» **Task brief**: Find every line in the records below that contains the string "shortInstrumentName", matching case exactly, and copy each of those lines.

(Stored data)
— start —

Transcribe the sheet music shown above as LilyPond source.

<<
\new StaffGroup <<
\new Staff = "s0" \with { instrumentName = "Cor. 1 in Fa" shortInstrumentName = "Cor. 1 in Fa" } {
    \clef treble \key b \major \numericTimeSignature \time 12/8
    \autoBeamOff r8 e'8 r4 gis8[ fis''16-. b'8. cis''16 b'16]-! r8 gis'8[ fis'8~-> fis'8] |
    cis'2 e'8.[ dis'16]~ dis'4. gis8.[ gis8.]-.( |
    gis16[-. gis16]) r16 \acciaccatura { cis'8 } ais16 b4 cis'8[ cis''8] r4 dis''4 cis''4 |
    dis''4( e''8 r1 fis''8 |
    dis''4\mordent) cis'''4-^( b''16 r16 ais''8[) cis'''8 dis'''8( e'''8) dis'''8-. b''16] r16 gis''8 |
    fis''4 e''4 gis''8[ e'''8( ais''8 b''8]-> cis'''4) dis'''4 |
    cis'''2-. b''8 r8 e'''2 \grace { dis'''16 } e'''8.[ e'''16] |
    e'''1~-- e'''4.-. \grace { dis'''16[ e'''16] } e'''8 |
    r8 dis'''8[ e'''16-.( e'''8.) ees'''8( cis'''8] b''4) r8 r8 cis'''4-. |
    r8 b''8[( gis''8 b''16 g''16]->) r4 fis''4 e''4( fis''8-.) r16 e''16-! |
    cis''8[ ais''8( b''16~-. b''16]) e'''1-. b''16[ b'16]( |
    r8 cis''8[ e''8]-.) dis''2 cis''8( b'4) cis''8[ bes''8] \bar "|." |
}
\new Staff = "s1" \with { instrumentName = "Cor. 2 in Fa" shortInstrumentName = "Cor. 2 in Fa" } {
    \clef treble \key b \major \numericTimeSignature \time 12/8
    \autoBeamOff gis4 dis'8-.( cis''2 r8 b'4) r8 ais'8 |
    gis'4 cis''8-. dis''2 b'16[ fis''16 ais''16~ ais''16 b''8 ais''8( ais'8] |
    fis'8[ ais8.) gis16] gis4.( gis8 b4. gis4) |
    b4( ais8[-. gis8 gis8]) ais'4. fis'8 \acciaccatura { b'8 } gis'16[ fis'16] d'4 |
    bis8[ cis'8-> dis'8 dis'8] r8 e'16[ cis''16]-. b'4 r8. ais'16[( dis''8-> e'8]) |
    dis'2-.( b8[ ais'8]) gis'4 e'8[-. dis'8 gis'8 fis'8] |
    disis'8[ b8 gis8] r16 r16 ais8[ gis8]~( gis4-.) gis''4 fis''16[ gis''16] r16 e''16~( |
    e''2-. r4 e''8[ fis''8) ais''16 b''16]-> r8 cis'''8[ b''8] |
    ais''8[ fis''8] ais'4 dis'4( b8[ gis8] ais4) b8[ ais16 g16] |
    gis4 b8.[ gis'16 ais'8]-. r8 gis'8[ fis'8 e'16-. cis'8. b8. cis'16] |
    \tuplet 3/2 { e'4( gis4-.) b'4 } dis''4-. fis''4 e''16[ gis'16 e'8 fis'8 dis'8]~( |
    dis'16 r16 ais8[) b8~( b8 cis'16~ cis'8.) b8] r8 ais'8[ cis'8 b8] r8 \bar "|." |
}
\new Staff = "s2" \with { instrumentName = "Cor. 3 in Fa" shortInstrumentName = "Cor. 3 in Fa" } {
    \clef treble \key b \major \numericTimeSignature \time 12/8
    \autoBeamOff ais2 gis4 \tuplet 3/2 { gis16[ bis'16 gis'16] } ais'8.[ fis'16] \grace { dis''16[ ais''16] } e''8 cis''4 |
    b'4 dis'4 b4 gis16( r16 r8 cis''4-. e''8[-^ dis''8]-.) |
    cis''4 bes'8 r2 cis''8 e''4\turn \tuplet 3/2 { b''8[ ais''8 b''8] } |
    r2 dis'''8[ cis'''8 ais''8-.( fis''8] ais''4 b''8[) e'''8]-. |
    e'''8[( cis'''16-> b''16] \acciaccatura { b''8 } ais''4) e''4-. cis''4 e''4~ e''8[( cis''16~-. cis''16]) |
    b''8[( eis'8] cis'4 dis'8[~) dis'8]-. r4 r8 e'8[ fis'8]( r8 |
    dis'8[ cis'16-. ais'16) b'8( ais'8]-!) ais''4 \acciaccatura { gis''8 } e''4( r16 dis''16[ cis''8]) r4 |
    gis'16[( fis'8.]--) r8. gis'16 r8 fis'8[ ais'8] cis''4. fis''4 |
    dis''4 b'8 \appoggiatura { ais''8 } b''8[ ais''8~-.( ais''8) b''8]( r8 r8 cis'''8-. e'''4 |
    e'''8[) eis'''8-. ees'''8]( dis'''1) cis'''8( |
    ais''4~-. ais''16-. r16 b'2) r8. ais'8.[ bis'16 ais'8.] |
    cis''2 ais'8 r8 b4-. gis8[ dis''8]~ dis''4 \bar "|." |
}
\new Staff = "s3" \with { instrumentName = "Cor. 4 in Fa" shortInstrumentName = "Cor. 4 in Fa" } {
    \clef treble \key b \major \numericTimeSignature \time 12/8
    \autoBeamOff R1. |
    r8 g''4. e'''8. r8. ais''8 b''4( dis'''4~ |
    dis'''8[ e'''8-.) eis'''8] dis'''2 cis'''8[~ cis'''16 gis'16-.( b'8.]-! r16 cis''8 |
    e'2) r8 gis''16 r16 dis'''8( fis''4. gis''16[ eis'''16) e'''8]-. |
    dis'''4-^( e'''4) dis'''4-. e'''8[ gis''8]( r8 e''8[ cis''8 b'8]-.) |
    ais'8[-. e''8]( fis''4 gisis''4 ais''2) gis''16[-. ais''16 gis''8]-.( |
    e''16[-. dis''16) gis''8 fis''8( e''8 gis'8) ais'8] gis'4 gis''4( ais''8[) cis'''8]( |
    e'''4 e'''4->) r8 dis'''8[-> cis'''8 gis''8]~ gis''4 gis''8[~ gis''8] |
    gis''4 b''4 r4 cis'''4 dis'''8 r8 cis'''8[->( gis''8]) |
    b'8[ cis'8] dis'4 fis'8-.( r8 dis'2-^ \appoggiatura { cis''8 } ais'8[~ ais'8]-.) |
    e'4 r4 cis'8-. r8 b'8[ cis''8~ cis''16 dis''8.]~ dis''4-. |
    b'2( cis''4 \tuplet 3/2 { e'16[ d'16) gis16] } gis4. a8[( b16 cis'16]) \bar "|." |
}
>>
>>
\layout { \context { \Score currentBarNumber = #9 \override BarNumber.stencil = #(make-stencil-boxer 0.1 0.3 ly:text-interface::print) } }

— end —

» **Answer for the task**:
\new Staff = "s0" \with { instrumentName = "Cor. 1 in Fa" shortInstrumentName = "Cor. 1 in Fa" } {
\new Staff = "s1" \with { instrumentName = "Cor. 2 in Fa" shortInstrumentName = "Cor. 2 in Fa" } {
\new Staff = "s2" \with { instrumentName = "Cor. 3 in Fa" shortInstrumentName = "Cor. 3 in Fa" } {
\new Staff = "s3" \with { instrumentName = "Cor. 4 in Fa" shortInstrumentName = "Cor. 4 in Fa" } {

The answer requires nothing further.